== Scene comparison data ==
------------------------------------------------------------------------

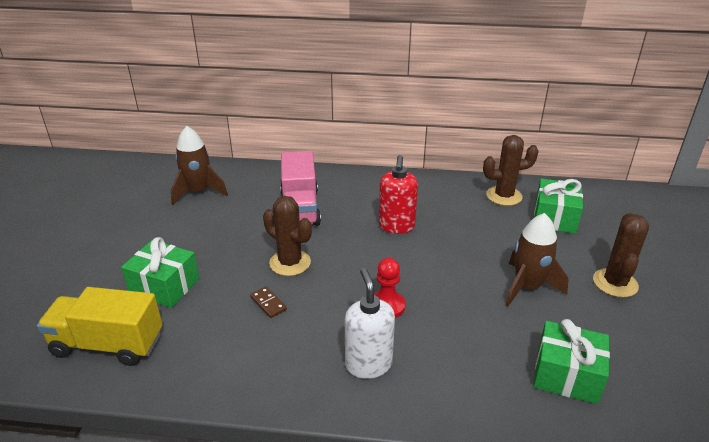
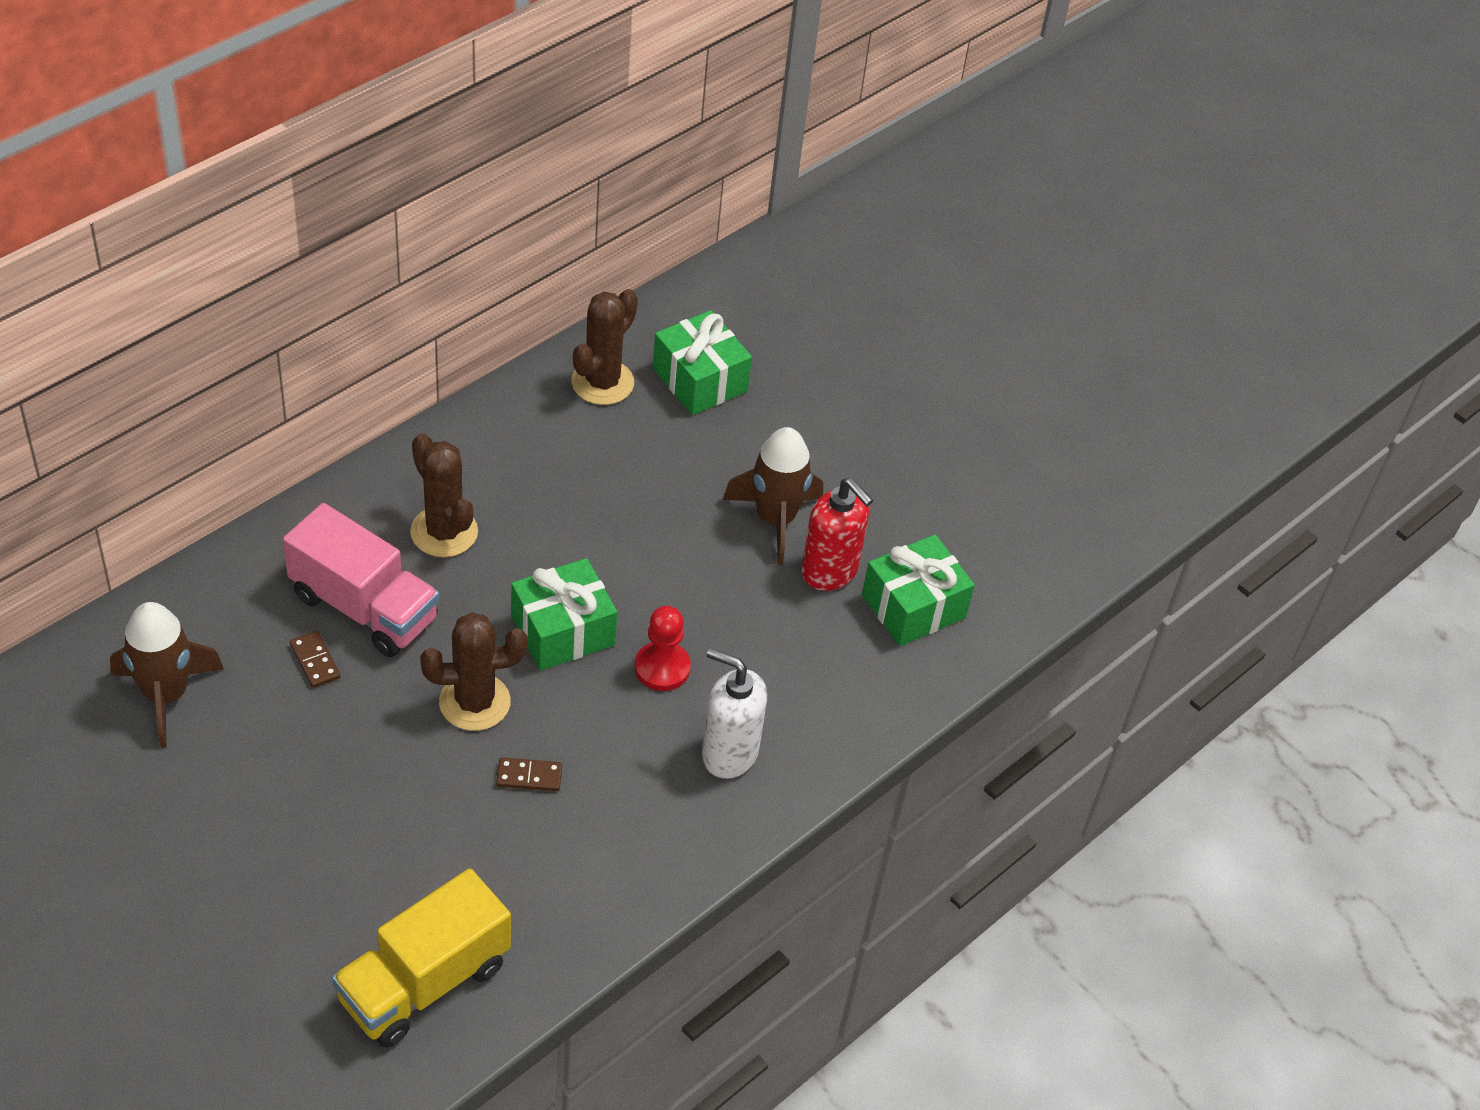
camera: 55 degrees left, 15 degrees up
(164, 286) = (368, 864): green gift -> green gift (563, 631)
(257, 212) = (315, 661): none -> brown domino
(396, 226) = (531, 540): red soap dispenser -> red soap dispenser (830, 571)
(615, 283) = (853, 443): brown cactus -> brown cactus (444, 532)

------------------------------------------------------------------------

Filter the entries and keep only the lines holding "brown".

== Task response ==
(257, 212) = (315, 661): none -> brown domino
(615, 283) = (853, 443): brown cactus -> brown cactus (444, 532)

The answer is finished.